--- MATERIAL SUPPLIED ---

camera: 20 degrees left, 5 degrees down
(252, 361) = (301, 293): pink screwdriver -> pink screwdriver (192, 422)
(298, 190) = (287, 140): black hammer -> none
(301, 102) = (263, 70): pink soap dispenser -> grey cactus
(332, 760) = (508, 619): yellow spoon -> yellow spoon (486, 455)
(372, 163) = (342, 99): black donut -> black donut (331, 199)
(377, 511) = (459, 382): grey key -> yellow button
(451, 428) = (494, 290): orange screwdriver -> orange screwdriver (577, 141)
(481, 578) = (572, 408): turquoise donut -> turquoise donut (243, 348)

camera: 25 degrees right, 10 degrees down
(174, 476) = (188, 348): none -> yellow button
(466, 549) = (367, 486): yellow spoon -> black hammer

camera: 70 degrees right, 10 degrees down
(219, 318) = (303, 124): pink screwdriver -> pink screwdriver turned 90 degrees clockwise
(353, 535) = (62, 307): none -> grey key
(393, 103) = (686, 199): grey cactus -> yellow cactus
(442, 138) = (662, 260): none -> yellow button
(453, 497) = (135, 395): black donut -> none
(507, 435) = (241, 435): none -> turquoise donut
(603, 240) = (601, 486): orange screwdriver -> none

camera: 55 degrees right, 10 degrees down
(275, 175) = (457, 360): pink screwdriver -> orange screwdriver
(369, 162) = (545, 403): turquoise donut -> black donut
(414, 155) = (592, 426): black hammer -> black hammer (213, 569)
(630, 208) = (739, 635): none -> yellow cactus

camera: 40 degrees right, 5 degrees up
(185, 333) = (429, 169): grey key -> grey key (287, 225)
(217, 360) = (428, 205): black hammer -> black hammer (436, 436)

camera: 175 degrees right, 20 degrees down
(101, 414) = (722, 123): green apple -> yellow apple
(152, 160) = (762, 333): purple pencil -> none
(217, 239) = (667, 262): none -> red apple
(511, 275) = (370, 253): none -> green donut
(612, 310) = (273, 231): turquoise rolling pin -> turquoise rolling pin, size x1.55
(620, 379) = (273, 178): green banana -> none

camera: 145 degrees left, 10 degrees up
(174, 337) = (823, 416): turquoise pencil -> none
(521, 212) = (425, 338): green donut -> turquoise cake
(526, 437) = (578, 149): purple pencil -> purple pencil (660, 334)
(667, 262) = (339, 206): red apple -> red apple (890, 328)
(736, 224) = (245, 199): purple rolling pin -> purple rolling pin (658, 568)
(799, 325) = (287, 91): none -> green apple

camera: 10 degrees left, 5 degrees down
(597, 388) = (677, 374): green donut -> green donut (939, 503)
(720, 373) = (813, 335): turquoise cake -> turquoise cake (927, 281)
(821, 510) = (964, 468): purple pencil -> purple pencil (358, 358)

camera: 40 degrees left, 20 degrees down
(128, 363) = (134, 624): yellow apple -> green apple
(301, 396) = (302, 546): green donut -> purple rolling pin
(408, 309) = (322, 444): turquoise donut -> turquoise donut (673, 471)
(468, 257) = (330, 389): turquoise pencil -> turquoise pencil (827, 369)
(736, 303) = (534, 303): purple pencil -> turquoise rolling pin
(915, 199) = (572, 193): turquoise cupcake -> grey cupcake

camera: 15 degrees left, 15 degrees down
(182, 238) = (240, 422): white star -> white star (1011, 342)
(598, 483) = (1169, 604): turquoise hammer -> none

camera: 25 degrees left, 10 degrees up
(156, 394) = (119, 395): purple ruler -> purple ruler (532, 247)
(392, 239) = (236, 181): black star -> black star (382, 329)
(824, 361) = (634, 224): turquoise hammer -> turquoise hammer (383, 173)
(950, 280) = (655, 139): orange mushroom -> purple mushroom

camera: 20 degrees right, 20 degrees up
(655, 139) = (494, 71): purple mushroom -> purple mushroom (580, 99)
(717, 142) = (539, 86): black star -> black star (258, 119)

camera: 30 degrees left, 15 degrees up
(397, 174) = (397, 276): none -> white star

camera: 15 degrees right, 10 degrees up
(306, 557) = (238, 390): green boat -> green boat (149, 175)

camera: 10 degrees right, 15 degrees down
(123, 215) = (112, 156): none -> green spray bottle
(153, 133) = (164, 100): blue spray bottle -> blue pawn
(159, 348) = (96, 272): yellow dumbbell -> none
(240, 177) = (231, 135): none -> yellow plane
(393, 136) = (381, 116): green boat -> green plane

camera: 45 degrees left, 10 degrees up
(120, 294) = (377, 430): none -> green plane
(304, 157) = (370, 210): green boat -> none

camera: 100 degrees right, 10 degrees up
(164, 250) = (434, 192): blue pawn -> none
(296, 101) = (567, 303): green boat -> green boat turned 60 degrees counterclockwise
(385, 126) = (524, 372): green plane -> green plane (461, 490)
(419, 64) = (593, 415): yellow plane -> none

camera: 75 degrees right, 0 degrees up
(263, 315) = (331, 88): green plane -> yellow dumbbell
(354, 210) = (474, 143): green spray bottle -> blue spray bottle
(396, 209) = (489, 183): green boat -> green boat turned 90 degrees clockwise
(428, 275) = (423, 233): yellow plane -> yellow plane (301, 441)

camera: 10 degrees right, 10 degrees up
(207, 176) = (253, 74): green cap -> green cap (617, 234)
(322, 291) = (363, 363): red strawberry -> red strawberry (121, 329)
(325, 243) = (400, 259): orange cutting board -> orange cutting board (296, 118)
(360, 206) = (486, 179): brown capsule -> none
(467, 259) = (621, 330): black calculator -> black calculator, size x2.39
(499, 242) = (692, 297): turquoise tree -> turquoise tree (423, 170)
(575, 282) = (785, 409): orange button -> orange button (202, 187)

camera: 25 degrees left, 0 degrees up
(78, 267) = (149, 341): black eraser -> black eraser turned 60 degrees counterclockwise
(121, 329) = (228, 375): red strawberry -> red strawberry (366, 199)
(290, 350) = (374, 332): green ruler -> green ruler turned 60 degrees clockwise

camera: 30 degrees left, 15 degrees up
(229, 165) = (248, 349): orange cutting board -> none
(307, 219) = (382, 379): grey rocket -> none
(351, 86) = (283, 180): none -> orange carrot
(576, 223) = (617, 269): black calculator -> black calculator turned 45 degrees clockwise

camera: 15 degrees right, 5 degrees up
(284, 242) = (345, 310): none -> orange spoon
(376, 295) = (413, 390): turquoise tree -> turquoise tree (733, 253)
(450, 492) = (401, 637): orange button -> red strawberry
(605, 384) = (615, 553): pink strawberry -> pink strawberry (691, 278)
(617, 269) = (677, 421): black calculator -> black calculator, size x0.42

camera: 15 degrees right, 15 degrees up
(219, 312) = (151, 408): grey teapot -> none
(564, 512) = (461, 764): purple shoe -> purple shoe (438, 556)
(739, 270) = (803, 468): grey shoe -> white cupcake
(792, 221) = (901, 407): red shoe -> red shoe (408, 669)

---

[DIRECTIONS FOR THIS TASK] Extract every line from the records above that contains the word "cutting".

[COMPLETED TASK]
(325, 243) = (400, 259): orange cutting board -> orange cutting board (296, 118)
(229, 165) = (248, 349): orange cutting board -> none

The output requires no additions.